Work to complete. Copy each line below in which the string "brown" appears.

Supplied data.
□ □ □ □

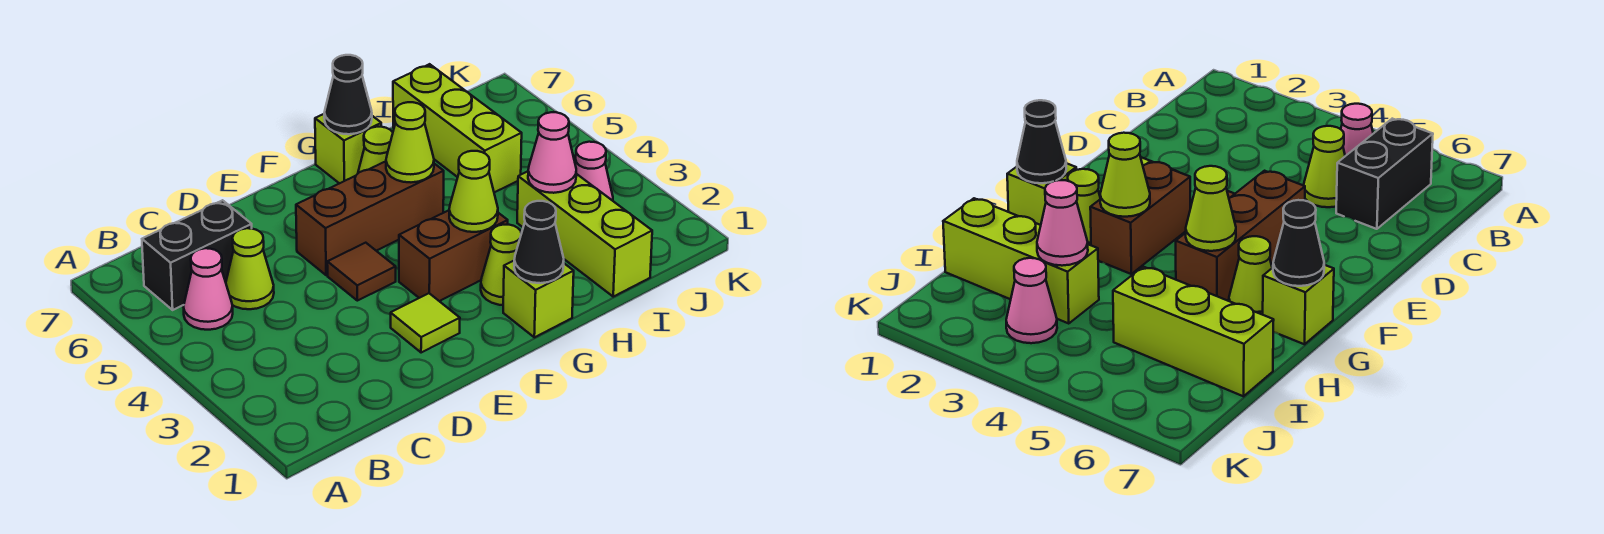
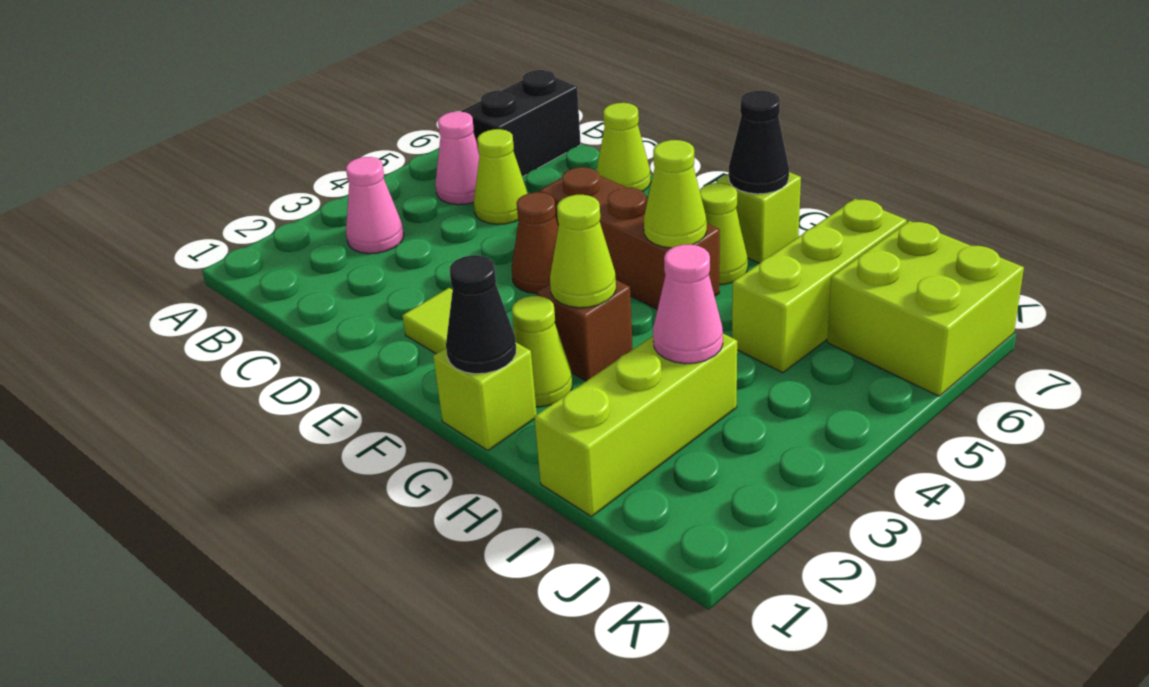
black brick B6:C6 level 1 -> black brick B6:B7 level 1
none -> lime cone D7 level 1
brown tile E4 level 1 -> brown cone E4 level 1
brown brick F3:G3 level 1 -> brown brick G3 level 1
pink cone J3 level 1 -> pink cone B3 level 1
none -> lime brick J6:K7 level 1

□ □ □ □

Answer to the exercise.
brown tile E4 level 1 -> brown cone E4 level 1
brown brick F3:G3 level 1 -> brown brick G3 level 1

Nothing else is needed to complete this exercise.